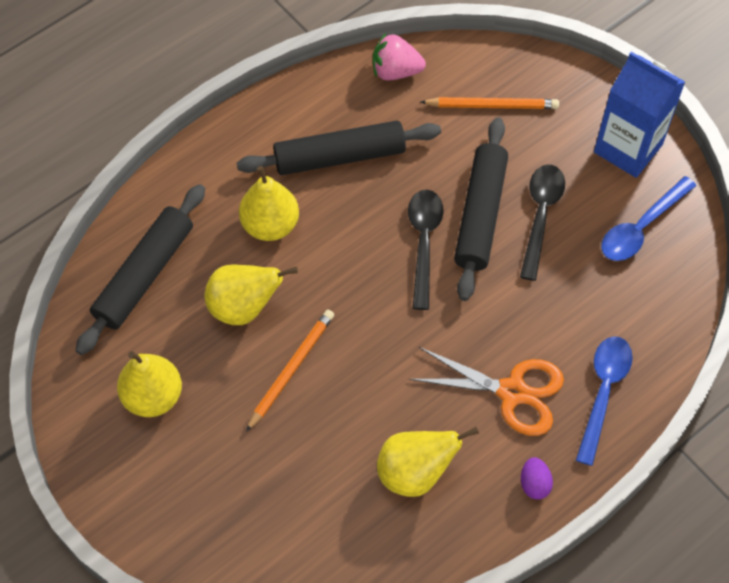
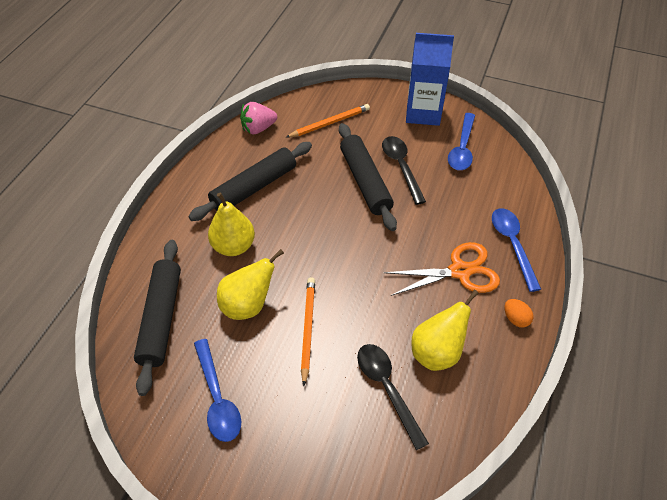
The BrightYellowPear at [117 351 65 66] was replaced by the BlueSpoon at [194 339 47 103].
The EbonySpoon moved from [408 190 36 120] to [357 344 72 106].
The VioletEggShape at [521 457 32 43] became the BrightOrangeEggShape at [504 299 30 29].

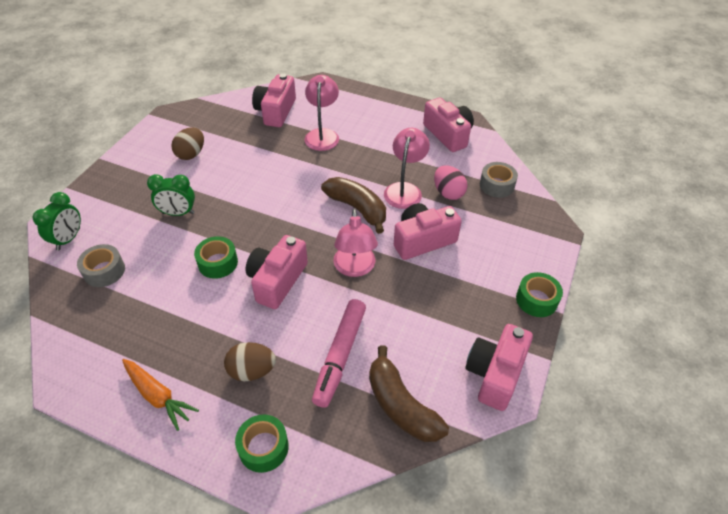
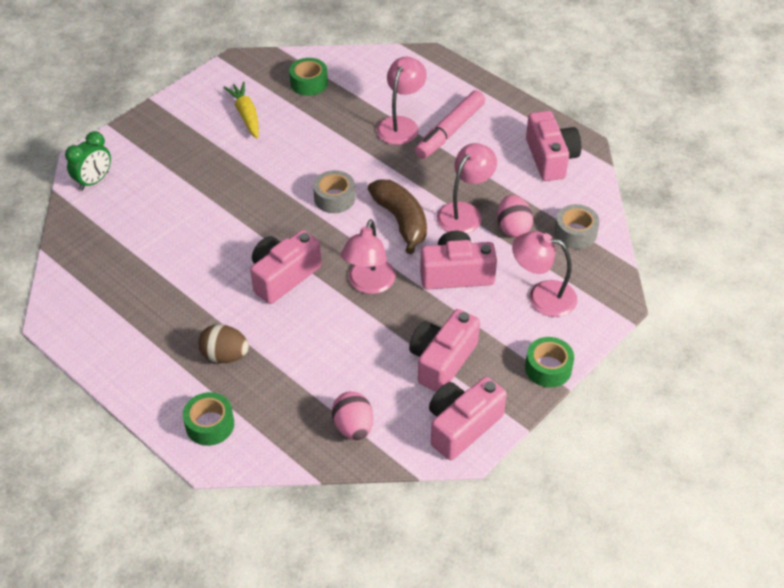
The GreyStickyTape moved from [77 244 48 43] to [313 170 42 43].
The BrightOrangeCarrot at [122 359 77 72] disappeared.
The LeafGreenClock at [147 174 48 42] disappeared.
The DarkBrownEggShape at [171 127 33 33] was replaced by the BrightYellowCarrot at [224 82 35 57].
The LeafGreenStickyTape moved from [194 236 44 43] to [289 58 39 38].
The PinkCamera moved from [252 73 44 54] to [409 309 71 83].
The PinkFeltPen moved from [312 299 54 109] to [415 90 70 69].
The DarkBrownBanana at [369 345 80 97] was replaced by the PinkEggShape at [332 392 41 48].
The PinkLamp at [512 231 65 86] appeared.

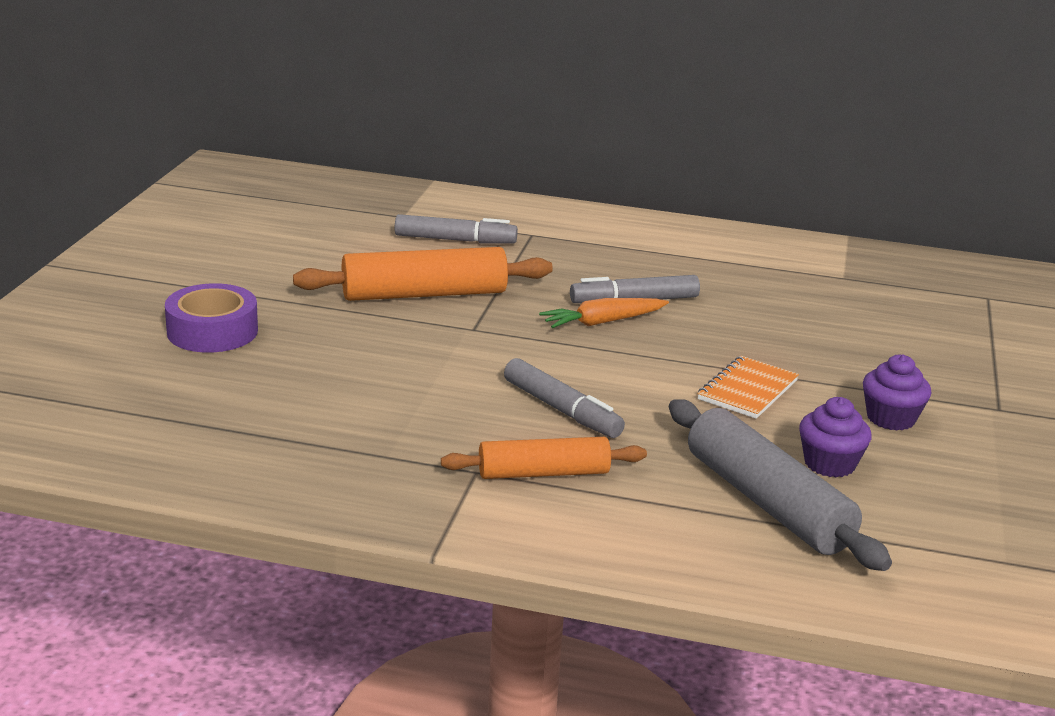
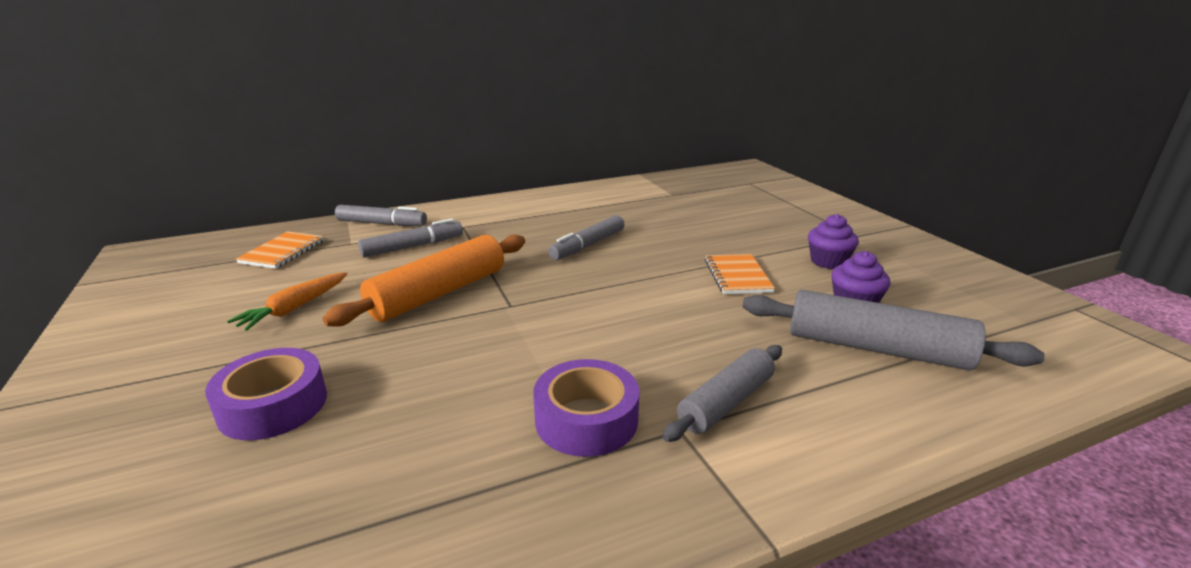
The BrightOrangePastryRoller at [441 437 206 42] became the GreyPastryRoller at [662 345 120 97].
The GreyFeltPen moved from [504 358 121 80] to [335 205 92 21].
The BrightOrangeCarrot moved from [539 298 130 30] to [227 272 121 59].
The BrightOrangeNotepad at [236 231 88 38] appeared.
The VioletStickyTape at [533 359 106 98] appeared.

· · ·

* **Exercise brief**
Could you set down, word for word, only the lines above from the line with "The BrightOrangeCarrot at" to the line with "The DarkBrownBanana at", including both?

* **Solution below**
The BrightOrangeCarrot at [122 359 77 72] disappeared.
The LeafGreenClock at [147 174 48 42] disappeared.
The DarkBrownEggShape at [171 127 33 33] was replaced by the BrightYellowCarrot at [224 82 35 57].
The LeafGreenStickyTape moved from [194 236 44 43] to [289 58 39 38].
The PinkCamera moved from [252 73 44 54] to [409 309 71 83].
The PinkFeltPen moved from [312 299 54 109] to [415 90 70 69].
The DarkBrownBanana at [369 345 80 97] was replaced by the PinkEggShape at [332 392 41 48].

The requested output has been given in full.